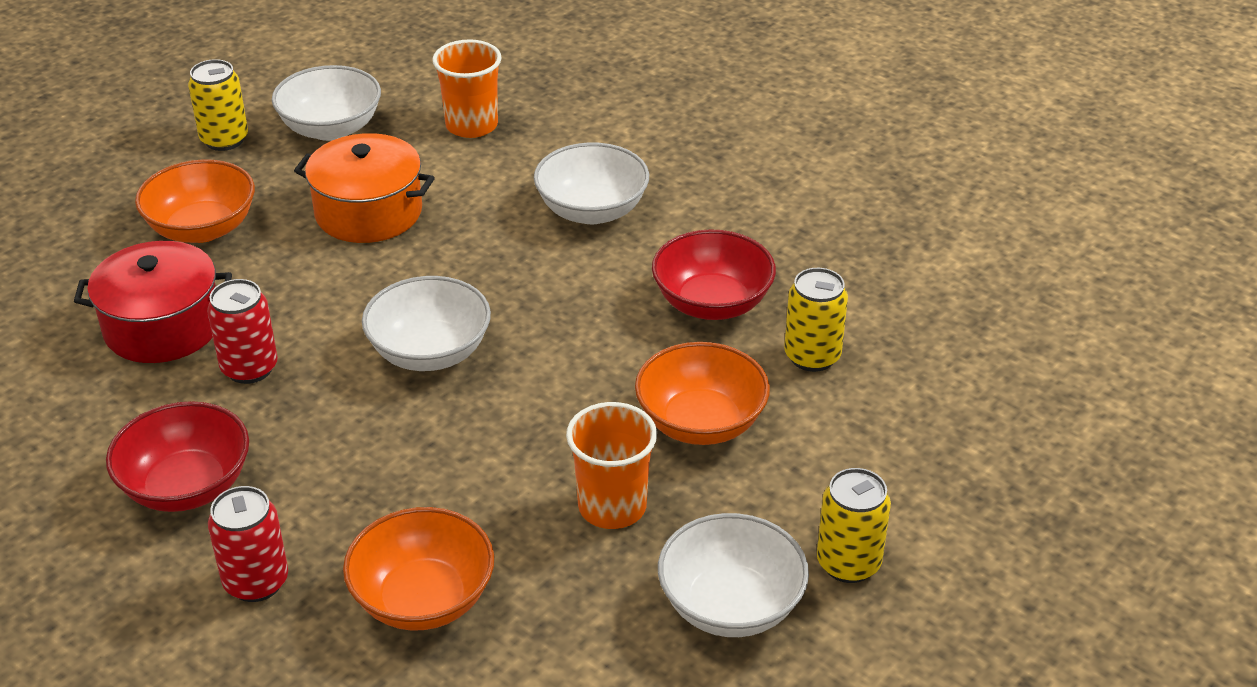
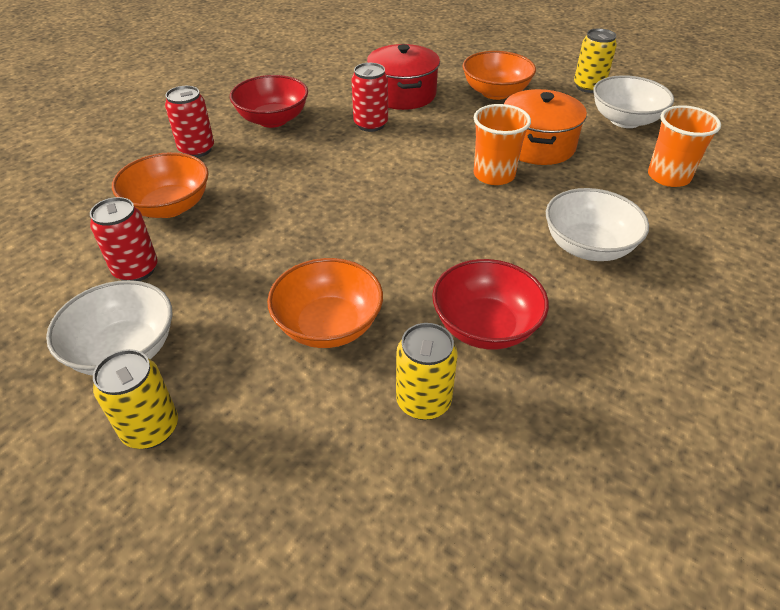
camera: 85 degrees right, 5 degrees up
white bowl [362,276,491,371] -> none
orange cup [566,402,657,529] -> orange cup moved to [474,104,531,185]
none -> red can [90,197,158,281]

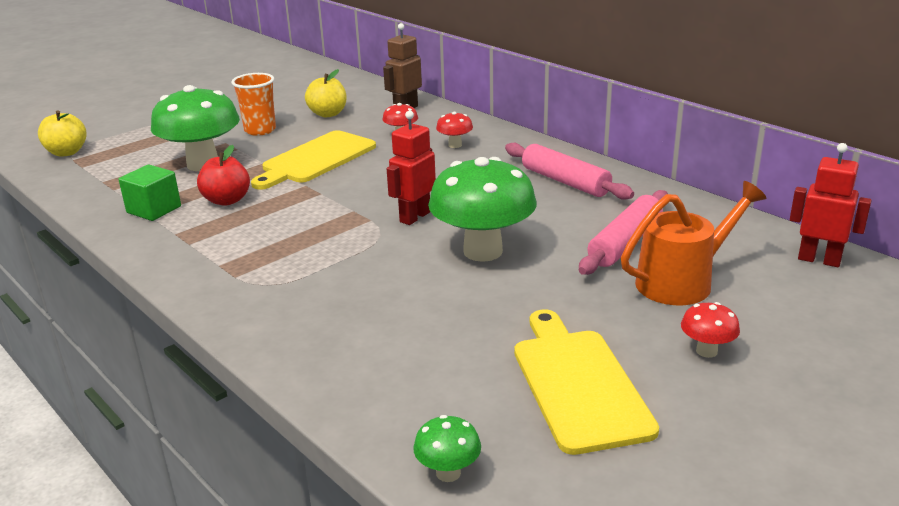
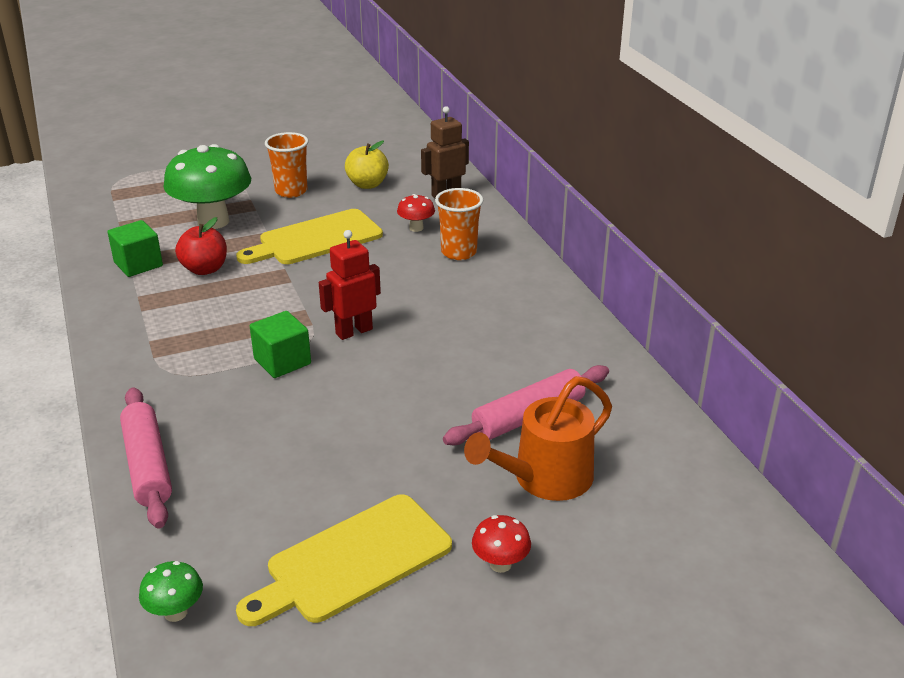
camera: 20 degrees right, 5 degrees up
yellow apple [38,111,87,157] -> none
green mushroom [428,157,536,262] -> none
red mushroom [436,112,473,148] -> orange cup [435,188,483,260]
pink rolling pin [505,143,634,200] -> pink rolling pin moved to [120,387,172,528]
yellow cutting board [514,309,659,455] -> yellow cutting board turned 135 degrees counterclockwise [236,494,452,626]
orange watering can [621,181,767,305] -> orange watering can turned 150 degrees clockwise [464,376,612,501]
red robot [790,143,872,267] -> none
none -> green cube [250,311,311,378]

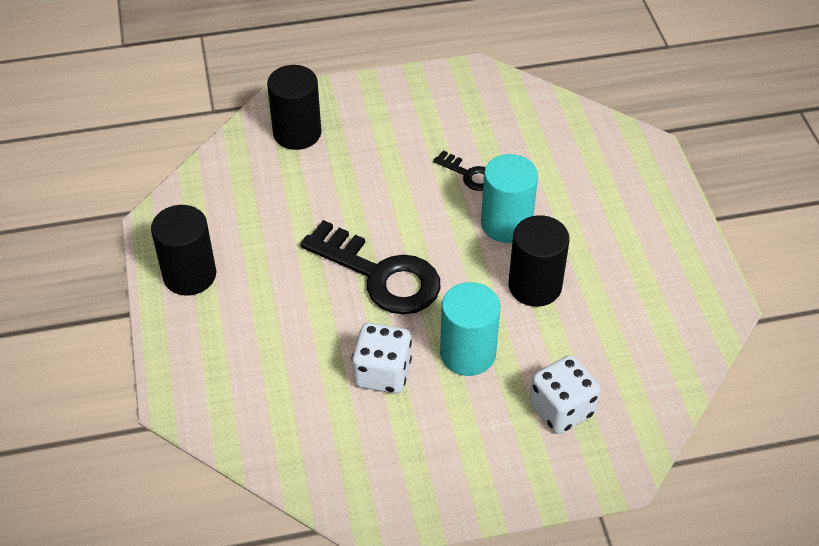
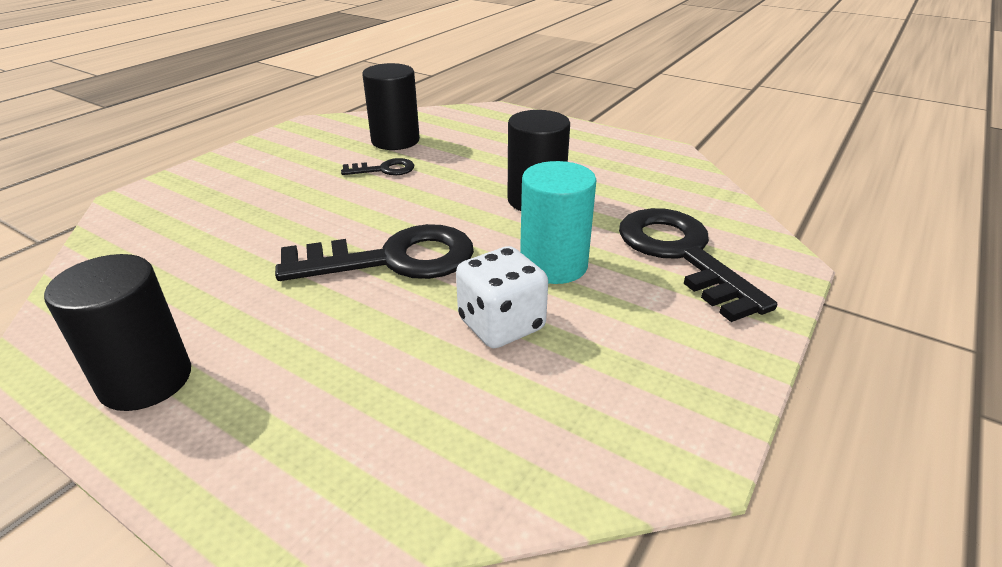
camera: 45 degrees left, 15 degrees down
black cylinder [267,65,321,150] -> black cylinder moved to [362,63,420,150]
turquoise cylinder [481,154,538,243] -> none
white dice [529,355,600,434] -> black key [619,208,777,322]

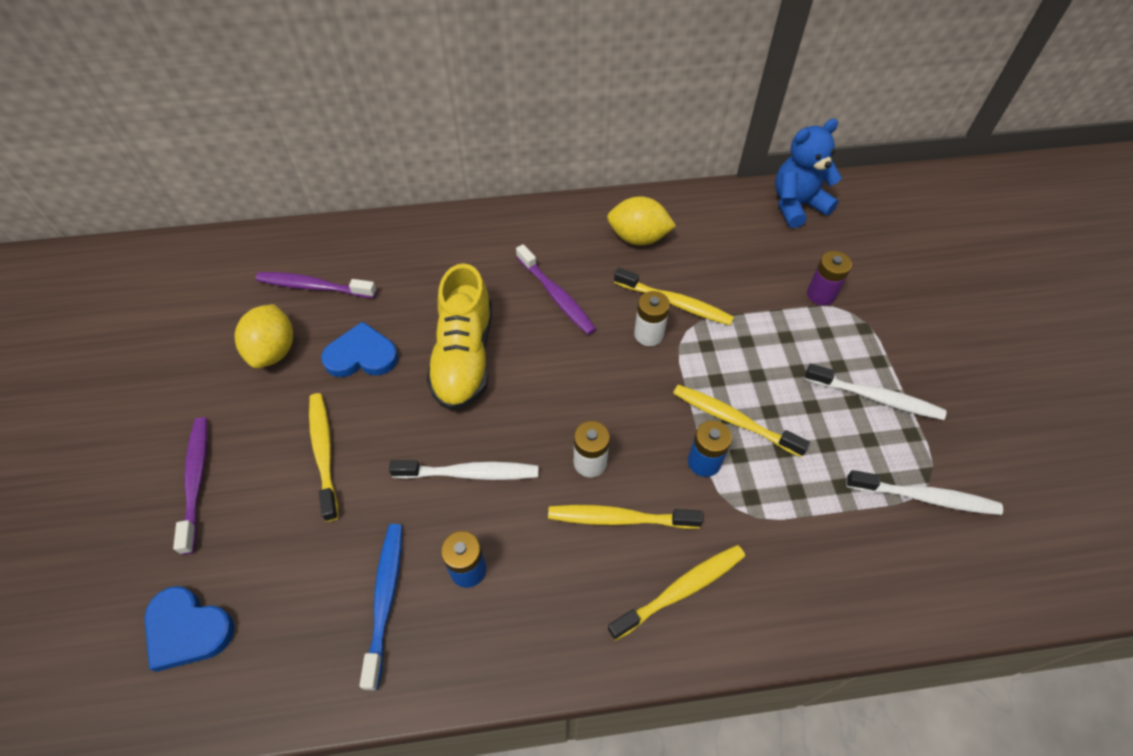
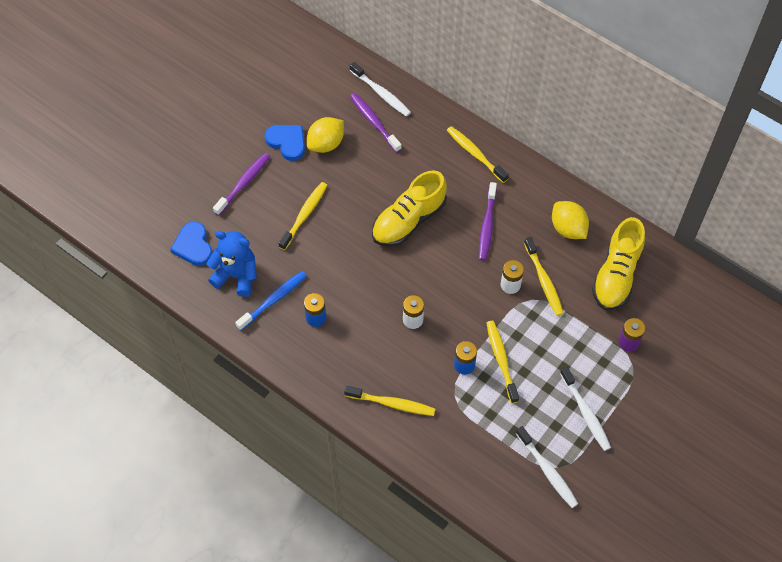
camera: 45 degrees right, 5 degrees up
blue heart [321,321,398,377] -> blue heart moved to [265,125,305,161]
white toothbrush [389,460,538,480] -> white toothbrush moved to [350,62,411,117]
yellow toothbrush [548,505,703,529] -> yellow toothbrush moved to [447,126,509,183]
blue teddy bear [775,119,842,228] -> blue teddy bear moved to [206,231,257,297]
none -> yellow shoe [592,217,645,310]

#####

Please report only the count of lines in the entries above where the word "white" appears.

**Exercise result:** 3